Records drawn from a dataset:
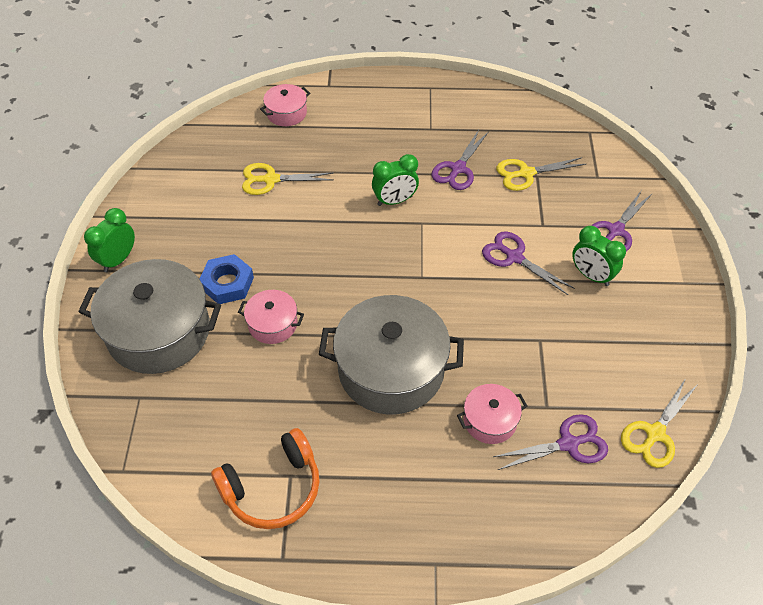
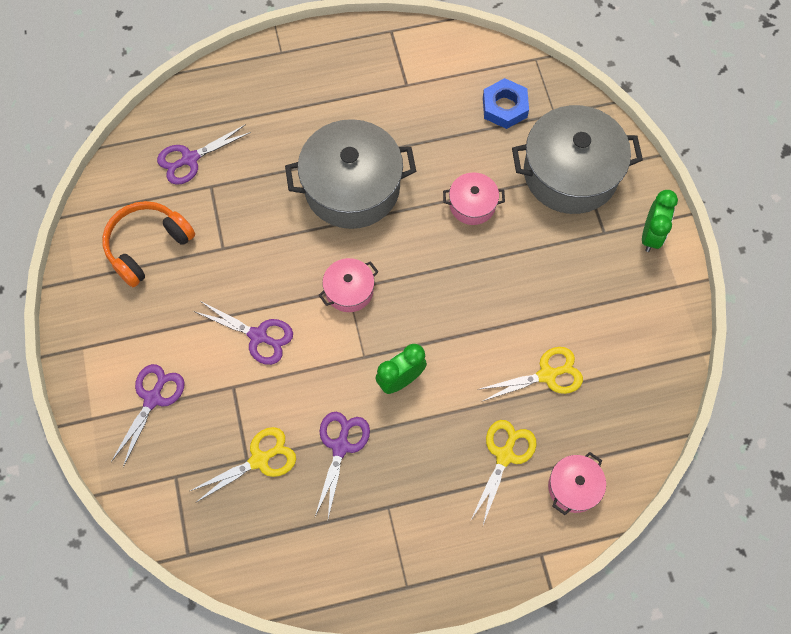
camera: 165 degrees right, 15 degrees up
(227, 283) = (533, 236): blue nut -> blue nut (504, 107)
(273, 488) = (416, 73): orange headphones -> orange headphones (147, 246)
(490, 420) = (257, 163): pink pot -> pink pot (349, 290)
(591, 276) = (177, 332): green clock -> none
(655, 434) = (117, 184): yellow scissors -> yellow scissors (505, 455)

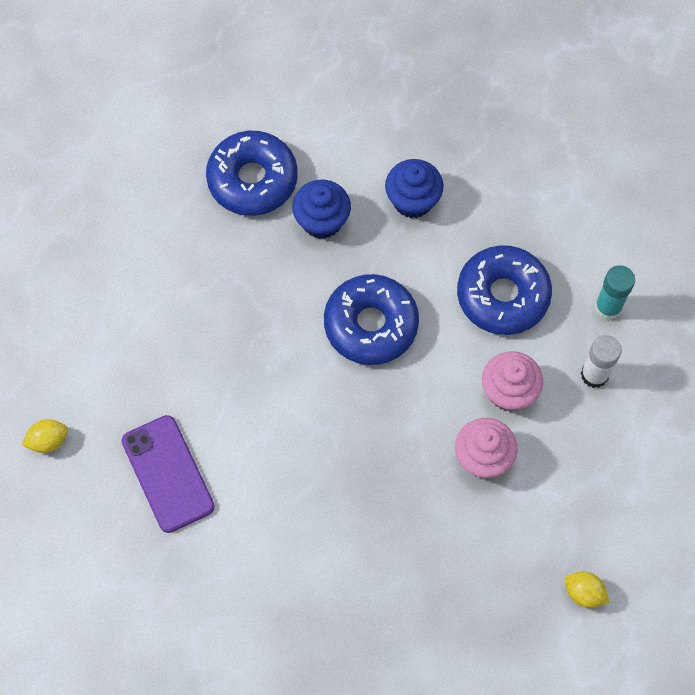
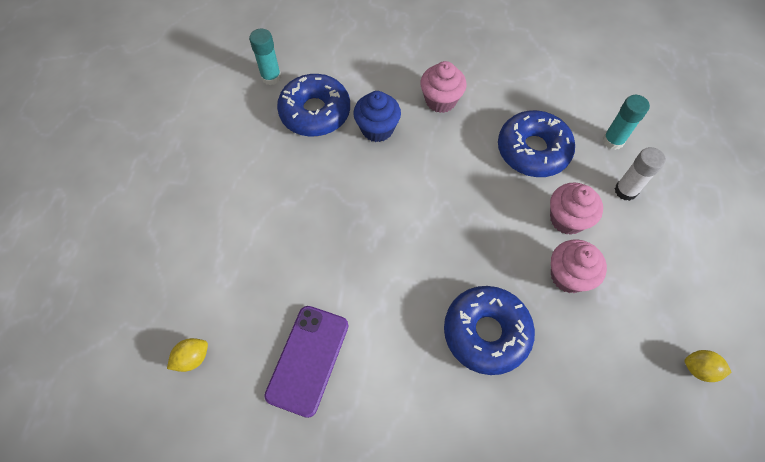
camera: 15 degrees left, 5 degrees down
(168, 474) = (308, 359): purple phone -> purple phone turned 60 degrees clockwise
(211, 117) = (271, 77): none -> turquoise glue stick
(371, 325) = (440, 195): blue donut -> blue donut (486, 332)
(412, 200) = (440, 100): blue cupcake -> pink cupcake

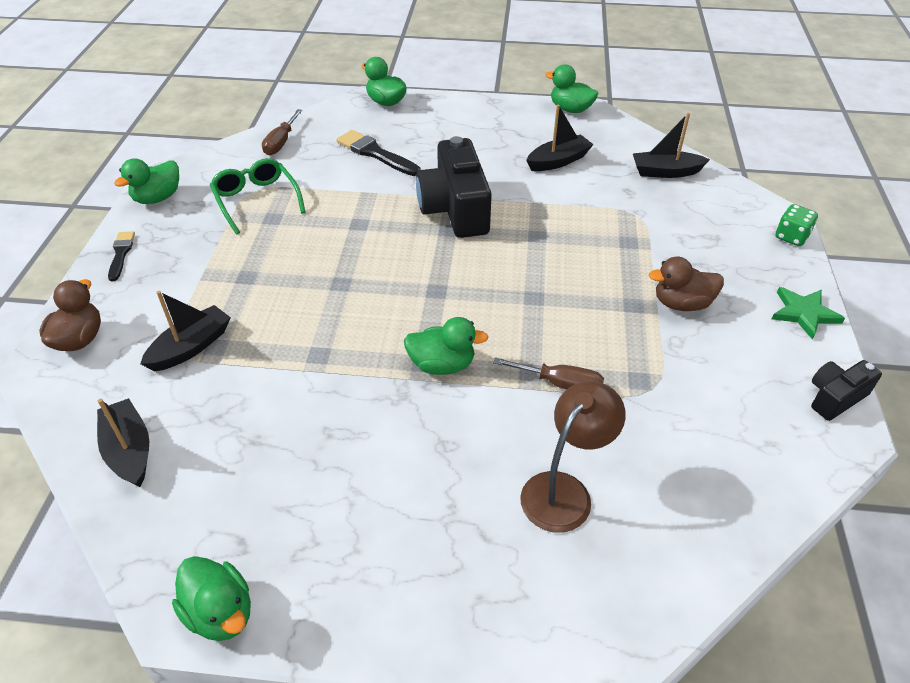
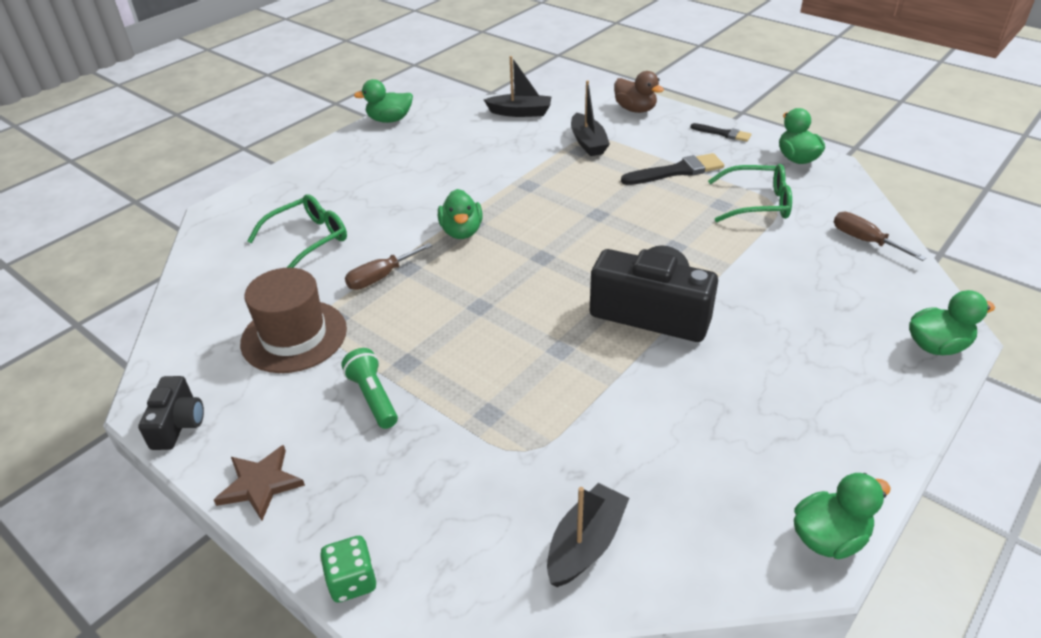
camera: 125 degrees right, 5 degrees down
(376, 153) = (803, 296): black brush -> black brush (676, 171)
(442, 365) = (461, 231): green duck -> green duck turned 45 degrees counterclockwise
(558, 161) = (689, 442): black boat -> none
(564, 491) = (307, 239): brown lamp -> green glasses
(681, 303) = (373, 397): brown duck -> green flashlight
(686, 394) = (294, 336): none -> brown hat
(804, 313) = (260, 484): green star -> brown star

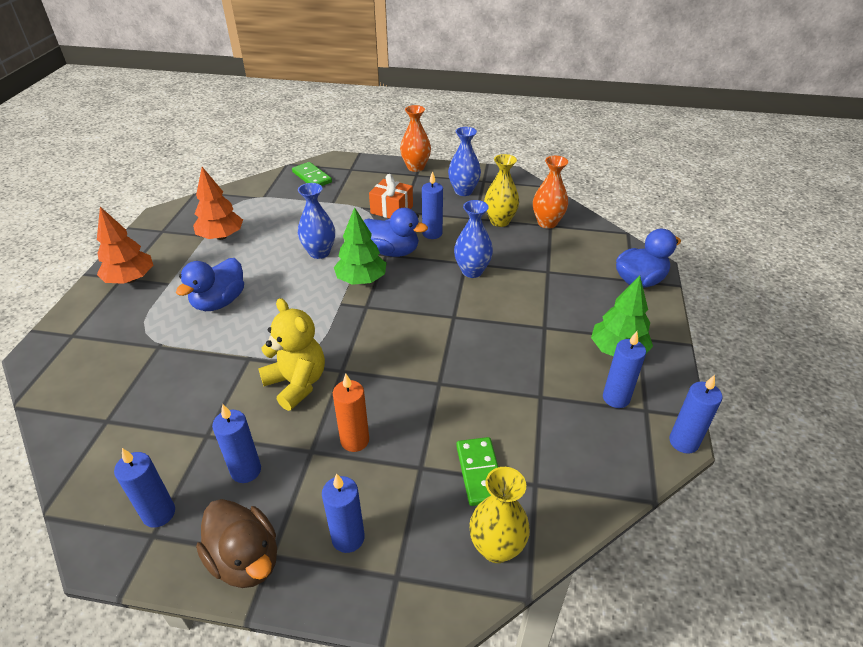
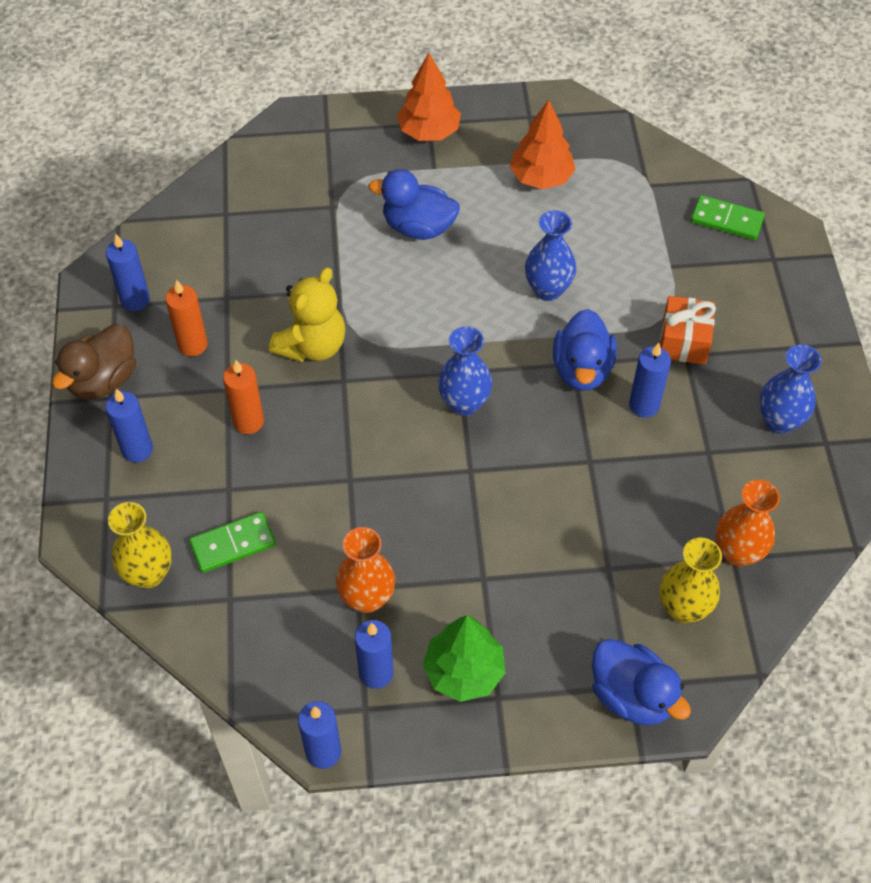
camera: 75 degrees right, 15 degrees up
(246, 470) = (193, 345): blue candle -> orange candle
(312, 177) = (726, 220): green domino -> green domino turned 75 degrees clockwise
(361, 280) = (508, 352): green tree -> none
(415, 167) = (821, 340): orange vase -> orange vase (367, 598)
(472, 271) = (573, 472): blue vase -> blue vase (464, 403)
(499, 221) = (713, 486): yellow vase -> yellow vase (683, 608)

* THE TASK *
Your task is to transcribe exactly the lines from the one containing "(227, 283) = (533, 236): blue" through the final line of the entries above, pictures excluded.

* SOLUTION FOR THIS EXERCISE *
(227, 283) = (533, 236): blue nut -> blue nut (504, 107)
(273, 488) = (416, 73): orange headphones -> orange headphones (147, 246)
(490, 420) = (257, 163): pink pot -> pink pot (349, 290)
(591, 276) = (177, 332): green clock -> none
(655, 434) = (117, 184): yellow scissors -> yellow scissors (505, 455)

camera: 15 degrees left, 5 degrees down
(168, 474) = (308, 359): purple phone -> purple phone turned 60 degrees clockwise
(211, 117) = (271, 77): none -> turquoise glue stick
(371, 325) = (440, 195): blue donut -> blue donut (486, 332)
(412, 200) = (440, 100): blue cupcake -> pink cupcake

camera: 125 degrees right, 5 degrees down
(376, 153) = (803, 296): black brush -> black brush (676, 171)
(442, 365) = (461, 231): green duck -> green duck turned 45 degrees counterclockwise
(558, 161) = (689, 442): black boat -> none
(564, 491) = (307, 239): brown lamp -> green glasses
(681, 303) = (373, 397): brown duck -> green flashlight
(686, 394) = (294, 336): none -> brown hat
(804, 313) = (260, 484): green star -> brown star

camera: 75 degrees right, 15 degrees up
(246, 470) = (193, 345): blue candle -> orange candle
(312, 177) = (726, 220): green domino -> green domino turned 75 degrees clockwise
(361, 280) = (508, 352): green tree -> none
(415, 167) = (821, 340): orange vase -> orange vase (367, 598)
(472, 271) = (573, 472): blue vase -> blue vase (464, 403)
(499, 221) = (713, 486): yellow vase -> yellow vase (683, 608)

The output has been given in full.